- Exercise brief -
Among the records below, count the lines where "black" occurs, and report that total alone.

- Information -
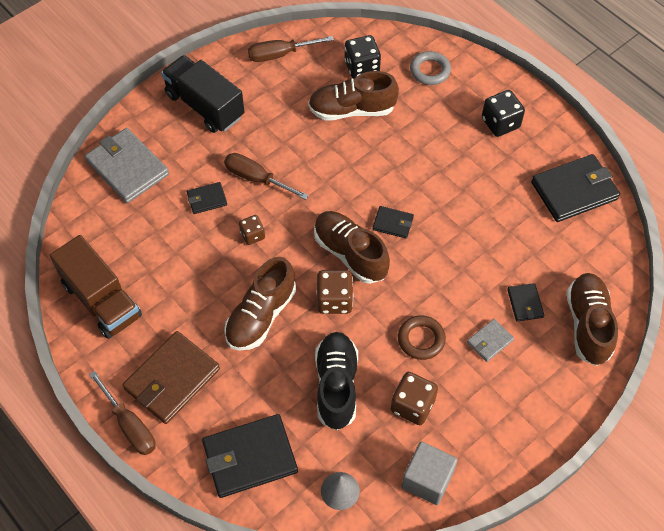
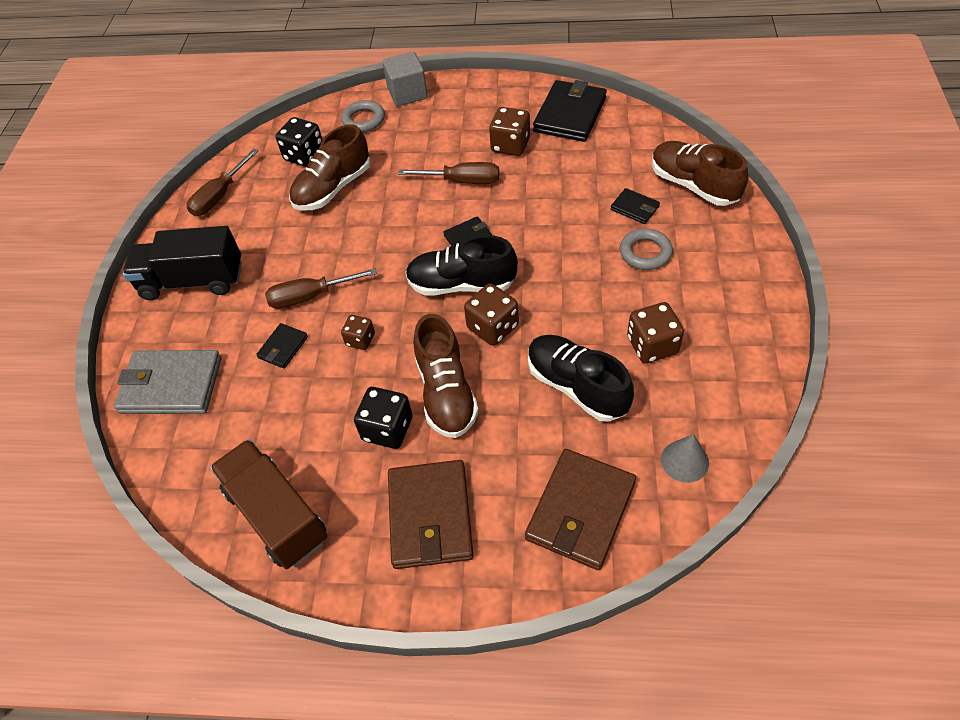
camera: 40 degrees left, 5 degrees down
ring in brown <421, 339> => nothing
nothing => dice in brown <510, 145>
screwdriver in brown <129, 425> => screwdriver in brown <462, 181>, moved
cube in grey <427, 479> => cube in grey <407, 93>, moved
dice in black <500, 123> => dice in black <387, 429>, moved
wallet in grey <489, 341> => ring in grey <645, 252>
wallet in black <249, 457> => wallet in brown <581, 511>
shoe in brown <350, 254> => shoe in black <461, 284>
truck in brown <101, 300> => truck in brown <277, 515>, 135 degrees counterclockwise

- Final answer -
3